─── Extracted entries ───

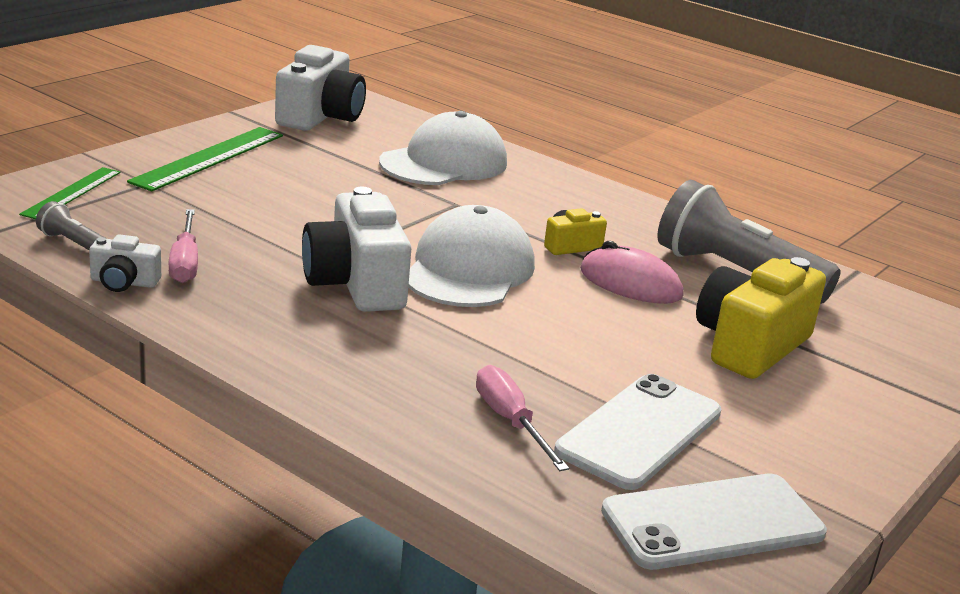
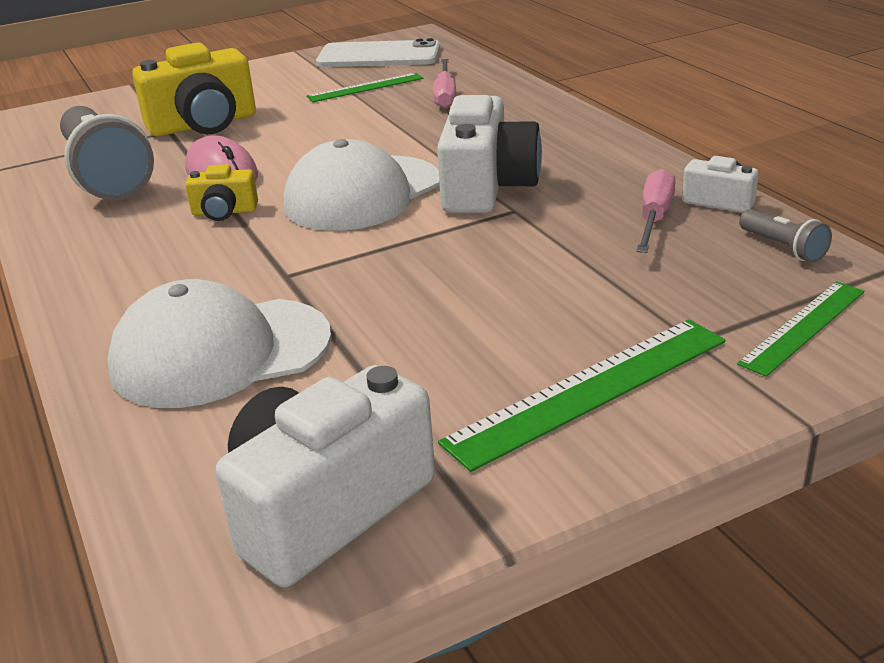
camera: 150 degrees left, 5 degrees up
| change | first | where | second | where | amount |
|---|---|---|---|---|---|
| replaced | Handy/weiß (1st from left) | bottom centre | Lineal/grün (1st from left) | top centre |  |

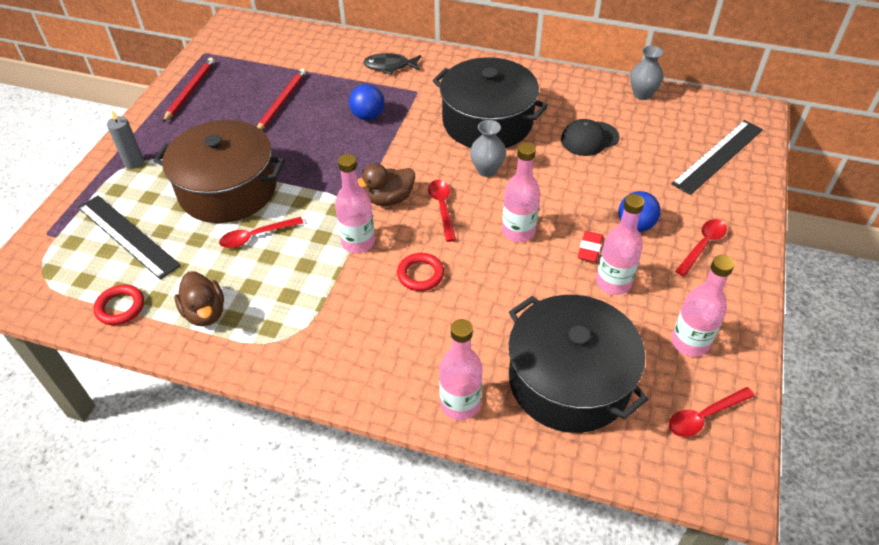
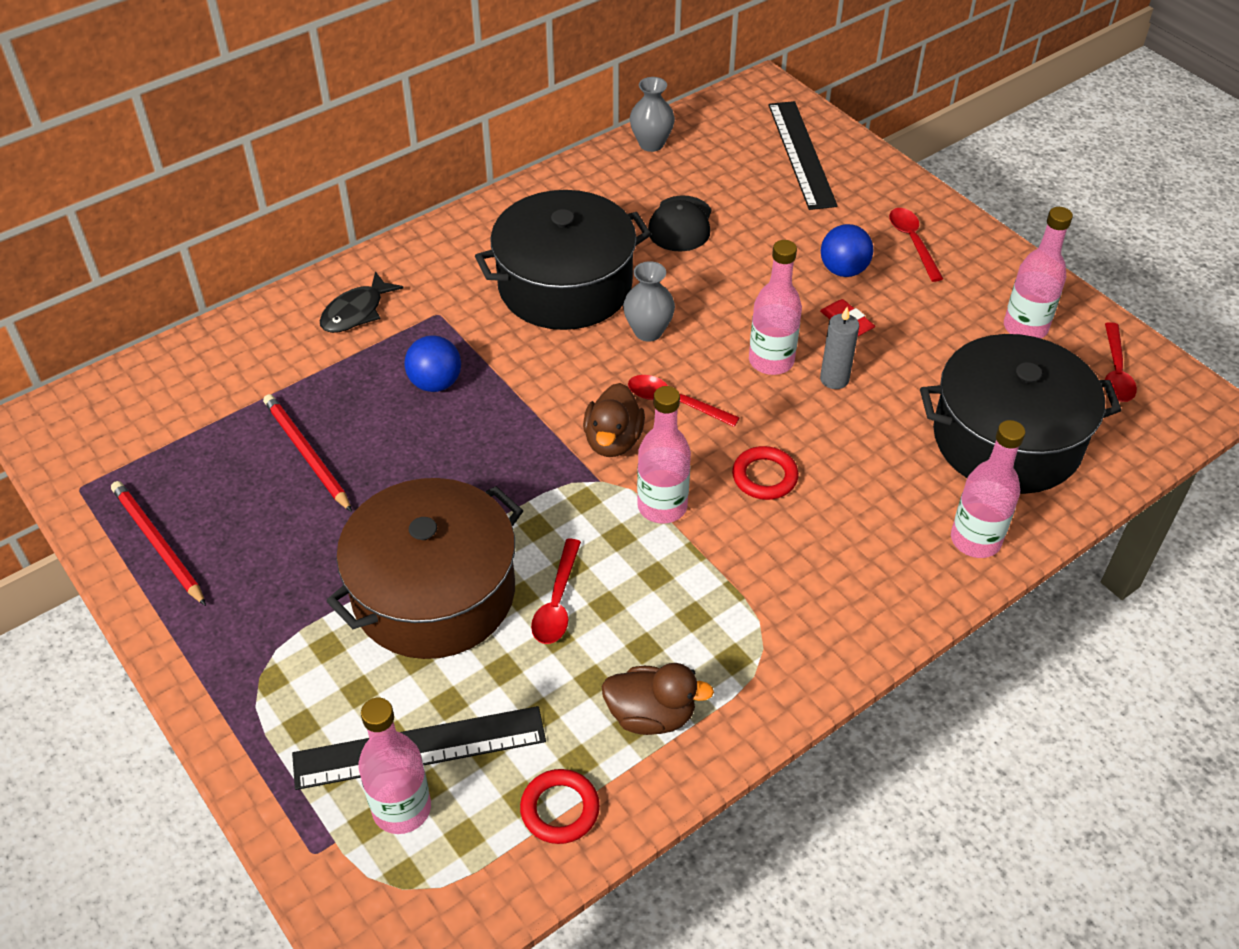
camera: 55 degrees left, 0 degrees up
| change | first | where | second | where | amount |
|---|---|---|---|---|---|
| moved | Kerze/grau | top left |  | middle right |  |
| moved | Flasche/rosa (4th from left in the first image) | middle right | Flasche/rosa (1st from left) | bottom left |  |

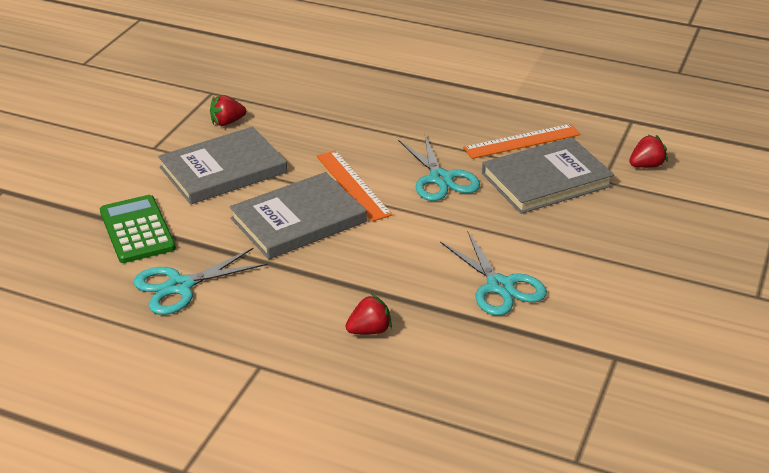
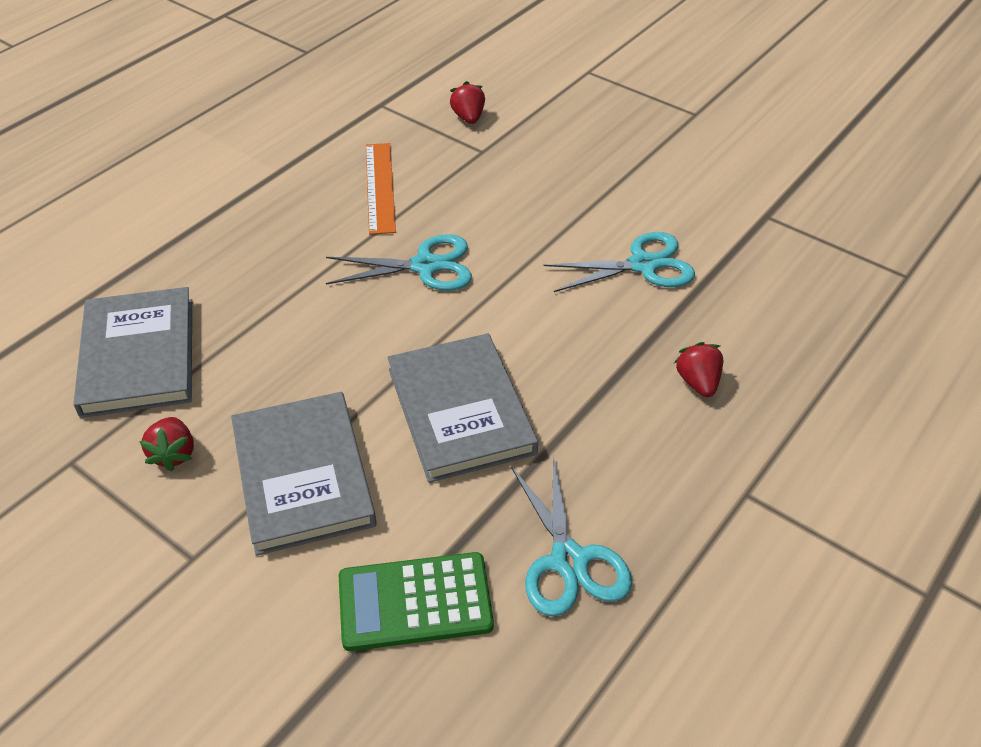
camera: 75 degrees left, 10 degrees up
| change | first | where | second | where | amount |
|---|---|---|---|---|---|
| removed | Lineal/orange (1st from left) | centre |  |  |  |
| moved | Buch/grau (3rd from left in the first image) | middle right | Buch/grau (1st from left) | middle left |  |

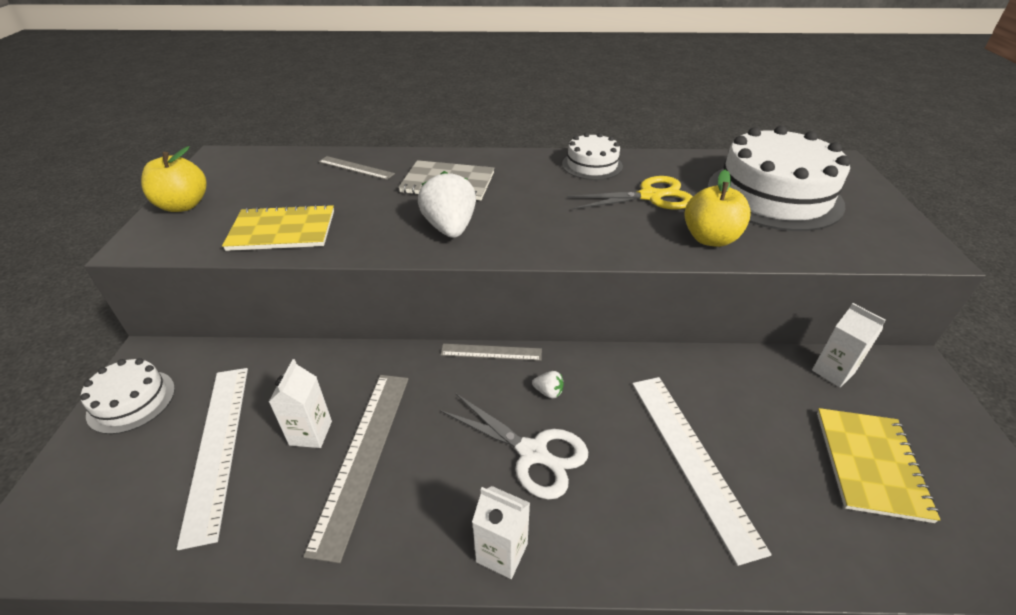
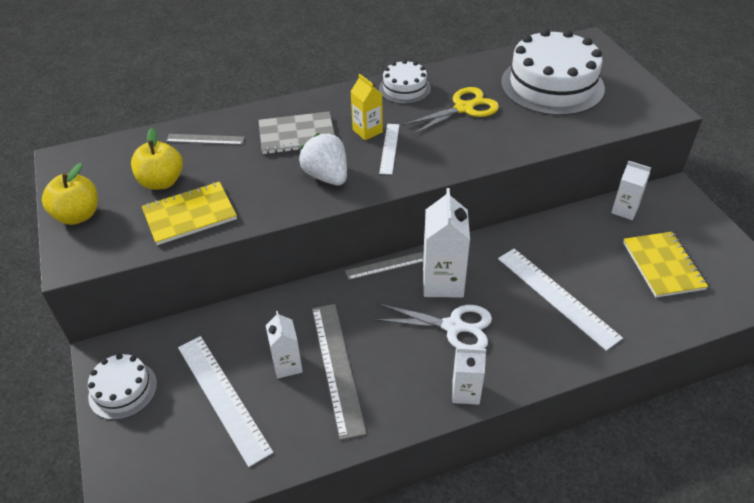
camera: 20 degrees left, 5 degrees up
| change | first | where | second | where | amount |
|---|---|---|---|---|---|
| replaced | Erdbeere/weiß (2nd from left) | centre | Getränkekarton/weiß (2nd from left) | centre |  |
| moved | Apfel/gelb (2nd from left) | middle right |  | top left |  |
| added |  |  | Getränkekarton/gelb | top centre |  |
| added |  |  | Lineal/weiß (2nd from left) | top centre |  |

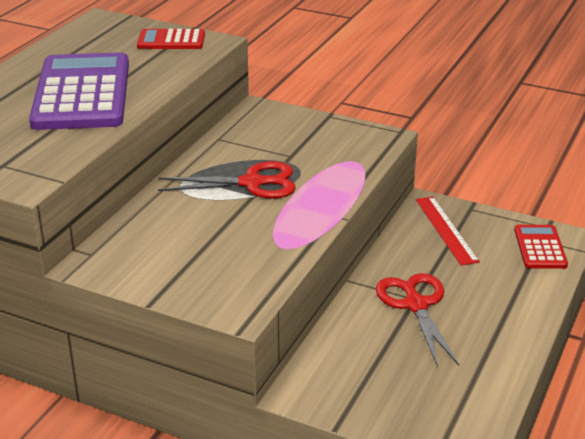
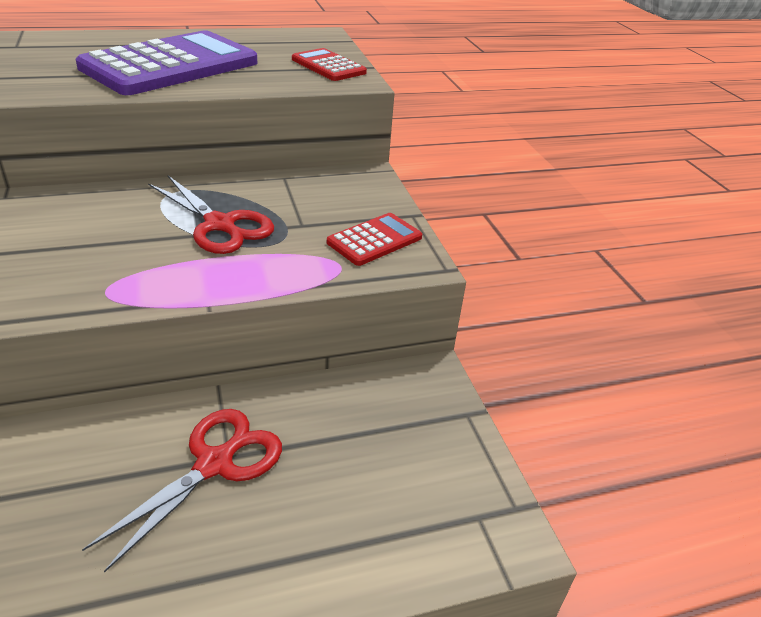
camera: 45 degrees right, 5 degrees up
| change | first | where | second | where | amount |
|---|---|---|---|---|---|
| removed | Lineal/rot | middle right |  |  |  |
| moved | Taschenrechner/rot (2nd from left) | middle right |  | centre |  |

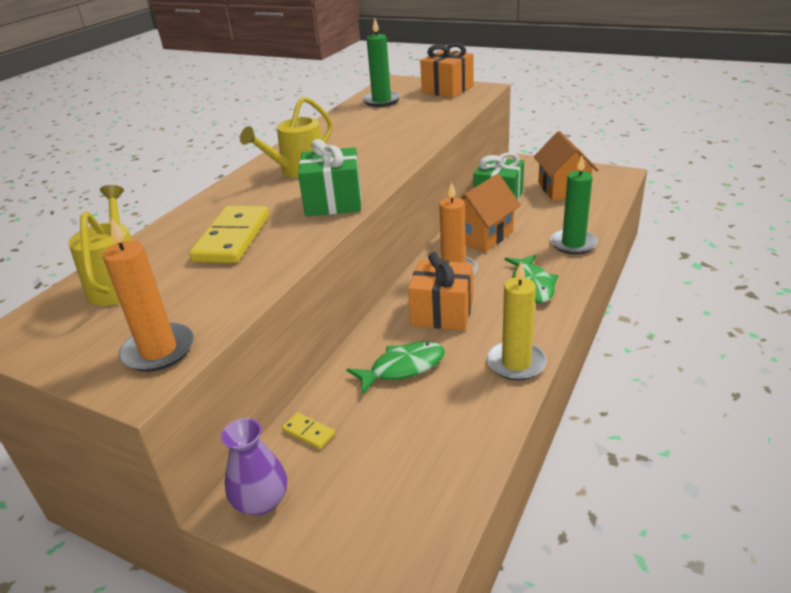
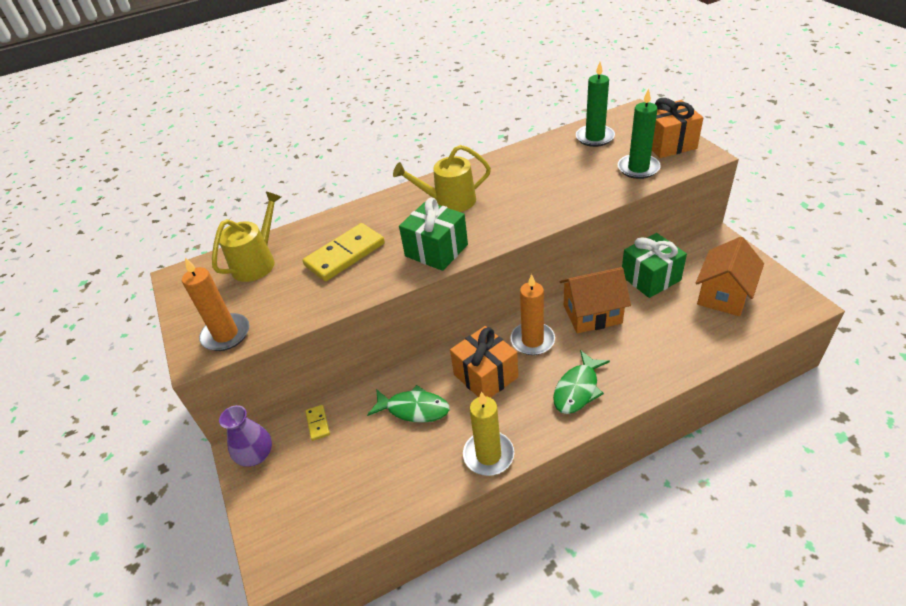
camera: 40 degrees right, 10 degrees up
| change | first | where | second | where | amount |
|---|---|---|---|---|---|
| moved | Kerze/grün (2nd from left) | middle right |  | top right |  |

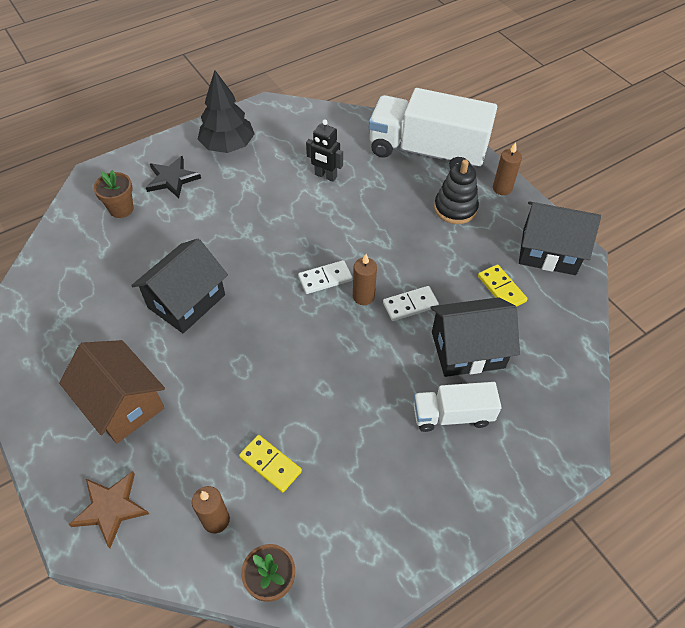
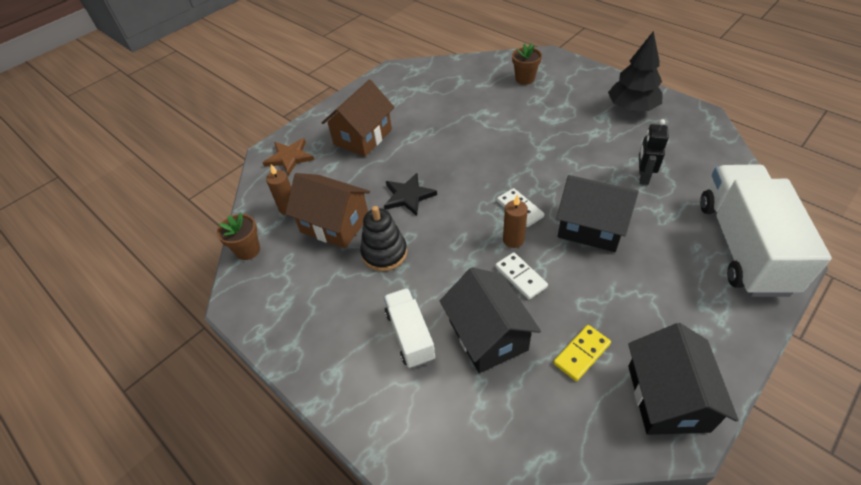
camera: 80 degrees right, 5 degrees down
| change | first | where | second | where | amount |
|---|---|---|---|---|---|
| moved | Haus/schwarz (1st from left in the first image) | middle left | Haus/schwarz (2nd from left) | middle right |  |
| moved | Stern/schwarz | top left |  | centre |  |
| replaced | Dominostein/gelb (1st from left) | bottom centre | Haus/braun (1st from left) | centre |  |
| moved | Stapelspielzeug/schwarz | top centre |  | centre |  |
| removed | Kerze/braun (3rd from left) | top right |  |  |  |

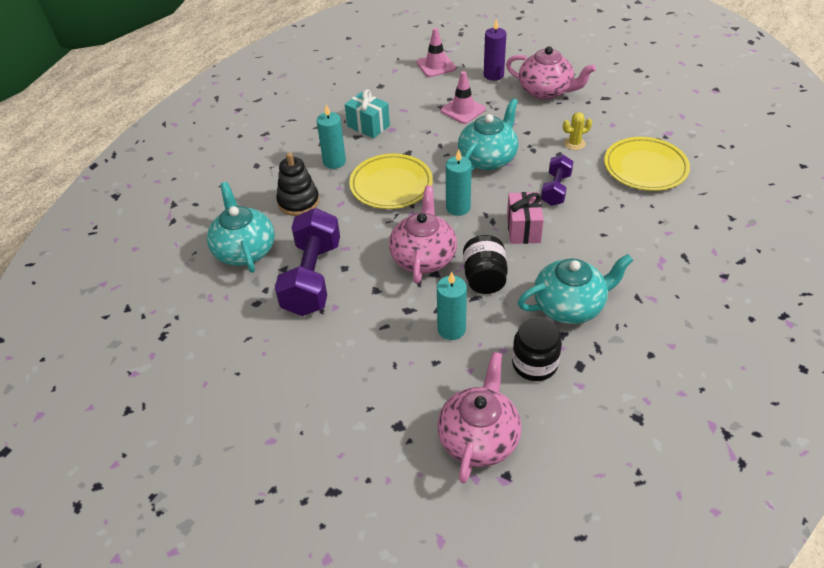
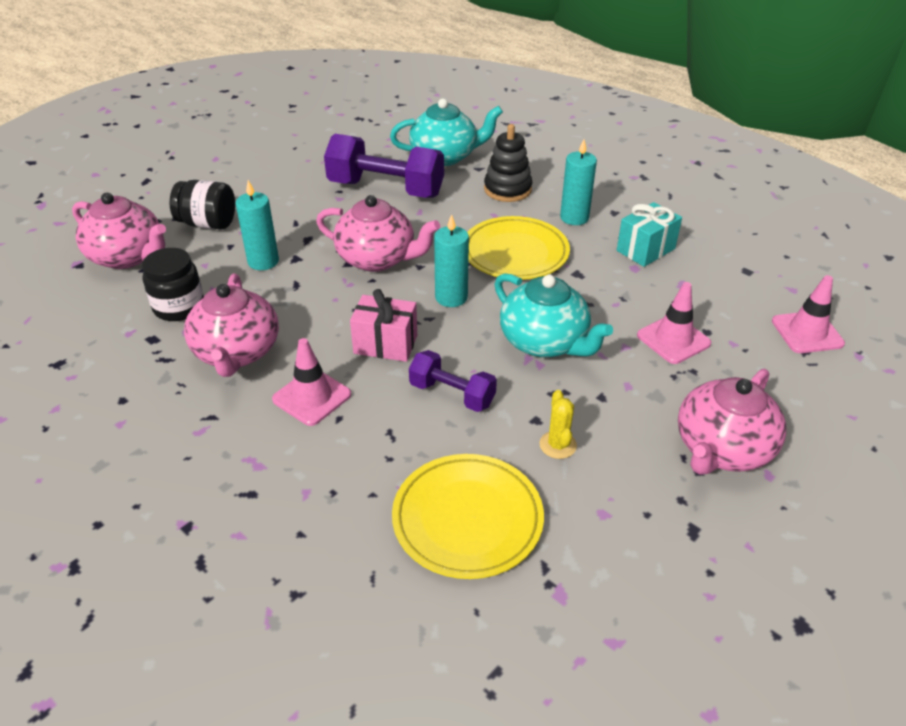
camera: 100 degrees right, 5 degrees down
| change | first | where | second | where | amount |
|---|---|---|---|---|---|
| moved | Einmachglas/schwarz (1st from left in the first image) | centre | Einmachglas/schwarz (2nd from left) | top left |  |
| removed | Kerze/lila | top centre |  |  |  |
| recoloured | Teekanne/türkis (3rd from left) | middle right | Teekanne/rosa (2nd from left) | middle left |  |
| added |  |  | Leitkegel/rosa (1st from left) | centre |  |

───

> [About this exercise]:
Would you output the data above exactly as written, but with no images?

> [Output for this task]:
camera: 150 degrees left, 5 degrees up
| change | first | where | second | where | amount |
|---|---|---|---|---|---|
| replaced | Handy/weiß (1st from left) | bottom centre | Lineal/grün (1st from left) | top centre |  |

camera: 55 degrees left, 0 degrees up
| change | first | where | second | where | amount |
|---|---|---|---|---|---|
| moved | Kerze/grau | top left |  | middle right |  |
| moved | Flasche/rosa (4th from left in the first image) | middle right | Flasche/rosa (1st from left) | bottom left |  |

camera: 75 degrees left, 10 degrees up
| change | first | where | second | where | amount |
|---|---|---|---|---|---|
| removed | Lineal/orange (1st from left) | centre |  |  |  |
| moved | Buch/grau (3rd from left in the first image) | middle right | Buch/grau (1st from left) | middle left |  |

camera: 20 degrees left, 5 degrees up
| change | first | where | second | where | amount |
|---|---|---|---|---|---|
| replaced | Erdbeere/weiß (2nd from left) | centre | Getränkekarton/weiß (2nd from left) | centre |  |
| moved | Apfel/gelb (2nd from left) | middle right |  | top left |  |
| added |  |  | Getränkekarton/gelb | top centre |  |
| added |  |  | Lineal/weiß (2nd from left) | top centre |  |

camera: 45 degrees right, 5 degrees up
| change | first | where | second | where | amount |
|---|---|---|---|---|---|
| removed | Lineal/rot | middle right |  |  |  |
| moved | Taschenrechner/rot (2nd from left) | middle right |  | centre |  |

camera: 40 degrees right, 10 degrees up
| change | first | where | second | where | amount |
|---|---|---|---|---|---|
| moved | Kerze/grün (2nd from left) | middle right |  | top right |  |

camera: 80 degrees right, 5 degrees down
| change | first | where | second | where | amount |
|---|---|---|---|---|---|
| moved | Haus/schwarz (1st from left in the first image) | middle left | Haus/schwarz (2nd from left) | middle right |  |
| moved | Stern/schwarz | top left |  | centre |  |
| replaced | Dominostein/gelb (1st from left) | bottom centre | Haus/braun (1st from left) | centre |  |
| moved | Stapelspielzeug/schwarz | top centre |  | centre |  |
| removed | Kerze/braun (3rd from left) | top right |  |  |  |

camera: 100 degrees right, 5 degrees down
| change | first | where | second | where | amount |
|---|---|---|---|---|---|
| moved | Einmachglas/schwarz (1st from left in the first image) | centre | Einmachglas/schwarz (2nd from left) | top left |  |
| removed | Kerze/lila | top centre |  |  |  |
| recoloured | Teekanne/türkis (3rd from left) | middle right | Teekanne/rosa (2nd from left) | middle left |  |
| added |  |  | Leitkegel/rosa (1st from left) | centre |  |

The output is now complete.